When you reach the line containing "black slope A9:B10" in the entries below, begin reproducing lines exactly, and stop once the line containing "pink plate A3" is done.

(Collected data entries)
--------
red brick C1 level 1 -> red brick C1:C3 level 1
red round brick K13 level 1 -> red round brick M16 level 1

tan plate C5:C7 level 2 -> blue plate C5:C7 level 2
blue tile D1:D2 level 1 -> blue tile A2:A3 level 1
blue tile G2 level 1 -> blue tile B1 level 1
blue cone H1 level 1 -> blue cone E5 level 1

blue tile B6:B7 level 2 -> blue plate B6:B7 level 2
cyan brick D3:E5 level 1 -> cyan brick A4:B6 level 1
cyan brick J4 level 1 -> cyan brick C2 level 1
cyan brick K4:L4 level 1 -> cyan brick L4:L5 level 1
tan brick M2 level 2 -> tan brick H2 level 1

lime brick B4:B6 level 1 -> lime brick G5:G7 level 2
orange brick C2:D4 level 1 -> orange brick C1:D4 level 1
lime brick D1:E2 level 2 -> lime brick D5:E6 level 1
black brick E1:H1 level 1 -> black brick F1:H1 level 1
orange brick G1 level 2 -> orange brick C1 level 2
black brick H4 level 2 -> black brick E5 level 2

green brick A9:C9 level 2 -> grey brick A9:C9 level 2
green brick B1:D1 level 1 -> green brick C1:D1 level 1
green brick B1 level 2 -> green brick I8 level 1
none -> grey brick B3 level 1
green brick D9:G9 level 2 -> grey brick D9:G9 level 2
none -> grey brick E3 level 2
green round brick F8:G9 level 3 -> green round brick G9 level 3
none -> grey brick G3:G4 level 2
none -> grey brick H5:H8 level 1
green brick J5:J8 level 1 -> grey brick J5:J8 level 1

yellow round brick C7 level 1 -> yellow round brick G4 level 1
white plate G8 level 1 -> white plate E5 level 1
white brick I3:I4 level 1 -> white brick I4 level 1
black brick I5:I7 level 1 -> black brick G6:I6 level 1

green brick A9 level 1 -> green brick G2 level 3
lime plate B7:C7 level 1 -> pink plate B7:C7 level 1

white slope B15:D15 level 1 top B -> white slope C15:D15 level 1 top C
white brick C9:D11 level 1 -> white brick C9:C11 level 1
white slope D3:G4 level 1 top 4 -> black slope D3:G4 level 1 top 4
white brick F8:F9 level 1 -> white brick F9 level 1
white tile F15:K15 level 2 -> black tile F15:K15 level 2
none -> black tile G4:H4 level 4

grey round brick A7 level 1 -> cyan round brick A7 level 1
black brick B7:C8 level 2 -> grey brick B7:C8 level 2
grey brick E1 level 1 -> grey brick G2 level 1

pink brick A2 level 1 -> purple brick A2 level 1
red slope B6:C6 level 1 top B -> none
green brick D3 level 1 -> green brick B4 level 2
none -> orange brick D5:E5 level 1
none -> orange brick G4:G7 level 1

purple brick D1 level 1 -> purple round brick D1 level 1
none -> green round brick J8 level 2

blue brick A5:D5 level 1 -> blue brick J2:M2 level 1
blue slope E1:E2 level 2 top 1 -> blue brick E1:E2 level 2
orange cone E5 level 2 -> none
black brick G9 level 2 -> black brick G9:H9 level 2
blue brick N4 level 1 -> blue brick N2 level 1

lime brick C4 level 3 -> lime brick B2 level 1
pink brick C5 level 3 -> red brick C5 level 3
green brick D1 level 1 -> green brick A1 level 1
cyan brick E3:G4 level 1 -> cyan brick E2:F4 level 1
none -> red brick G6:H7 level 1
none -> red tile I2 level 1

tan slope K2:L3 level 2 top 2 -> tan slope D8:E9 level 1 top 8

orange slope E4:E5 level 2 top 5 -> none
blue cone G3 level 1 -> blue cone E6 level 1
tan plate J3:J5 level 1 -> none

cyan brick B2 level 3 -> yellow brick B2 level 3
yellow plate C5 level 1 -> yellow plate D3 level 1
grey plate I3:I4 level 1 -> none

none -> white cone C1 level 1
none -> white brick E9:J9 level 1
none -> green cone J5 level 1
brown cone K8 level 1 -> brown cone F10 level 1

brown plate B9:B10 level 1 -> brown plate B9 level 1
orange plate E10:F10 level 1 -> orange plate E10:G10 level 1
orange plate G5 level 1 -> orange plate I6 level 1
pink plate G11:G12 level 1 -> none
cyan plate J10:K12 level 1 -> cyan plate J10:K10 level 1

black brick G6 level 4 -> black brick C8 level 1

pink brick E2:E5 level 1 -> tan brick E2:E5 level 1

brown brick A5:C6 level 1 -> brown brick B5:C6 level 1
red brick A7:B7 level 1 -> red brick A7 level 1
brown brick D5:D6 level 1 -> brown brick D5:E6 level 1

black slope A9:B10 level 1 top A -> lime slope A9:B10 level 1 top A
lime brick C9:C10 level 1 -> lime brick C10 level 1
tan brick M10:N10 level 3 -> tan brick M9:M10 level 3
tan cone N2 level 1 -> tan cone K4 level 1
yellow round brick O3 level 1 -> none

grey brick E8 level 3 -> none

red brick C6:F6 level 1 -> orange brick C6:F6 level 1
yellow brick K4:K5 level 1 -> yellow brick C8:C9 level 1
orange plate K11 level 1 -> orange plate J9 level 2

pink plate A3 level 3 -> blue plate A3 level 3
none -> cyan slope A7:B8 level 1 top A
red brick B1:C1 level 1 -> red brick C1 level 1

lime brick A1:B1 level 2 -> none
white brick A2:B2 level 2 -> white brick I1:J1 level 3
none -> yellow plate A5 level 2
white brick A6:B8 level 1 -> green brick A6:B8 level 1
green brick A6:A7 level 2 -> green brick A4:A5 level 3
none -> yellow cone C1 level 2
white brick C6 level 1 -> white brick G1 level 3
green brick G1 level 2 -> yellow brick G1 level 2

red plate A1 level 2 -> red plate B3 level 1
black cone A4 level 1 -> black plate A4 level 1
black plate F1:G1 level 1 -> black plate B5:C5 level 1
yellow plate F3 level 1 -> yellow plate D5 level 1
--------
Answer space =>
black slope A9:B10 level 1 top A -> lime slope A9:B10 level 1 top A
lime brick C9:C10 level 1 -> lime brick C10 level 1
tan brick M10:N10 level 3 -> tan brick M9:M10 level 3
tan cone N2 level 1 -> tan cone K4 level 1
yellow round brick O3 level 1 -> none

grey brick E8 level 3 -> none

red brick C6:F6 level 1 -> orange brick C6:F6 level 1
yellow brick K4:K5 level 1 -> yellow brick C8:C9 level 1
orange plate K11 level 1 -> orange plate J9 level 2

pink plate A3 level 3 -> blue plate A3 level 3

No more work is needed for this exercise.